Exercise details:
Where in the data below does the word "yellow" appear? Copy each line that holds it.

Data under study:
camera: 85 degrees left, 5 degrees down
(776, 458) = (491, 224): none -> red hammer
==
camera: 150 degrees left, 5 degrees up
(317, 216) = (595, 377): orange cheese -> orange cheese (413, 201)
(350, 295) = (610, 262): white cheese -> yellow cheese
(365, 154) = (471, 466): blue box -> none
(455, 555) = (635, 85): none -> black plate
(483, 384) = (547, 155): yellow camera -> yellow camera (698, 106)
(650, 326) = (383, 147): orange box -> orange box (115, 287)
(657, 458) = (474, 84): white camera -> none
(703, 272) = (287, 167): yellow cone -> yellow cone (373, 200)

Reply:
(350, 295) = (610, 262): white cheese -> yellow cheese
(483, 384) = (547, 155): yellow camera -> yellow camera (698, 106)
(703, 272) = (287, 167): yellow cone -> yellow cone (373, 200)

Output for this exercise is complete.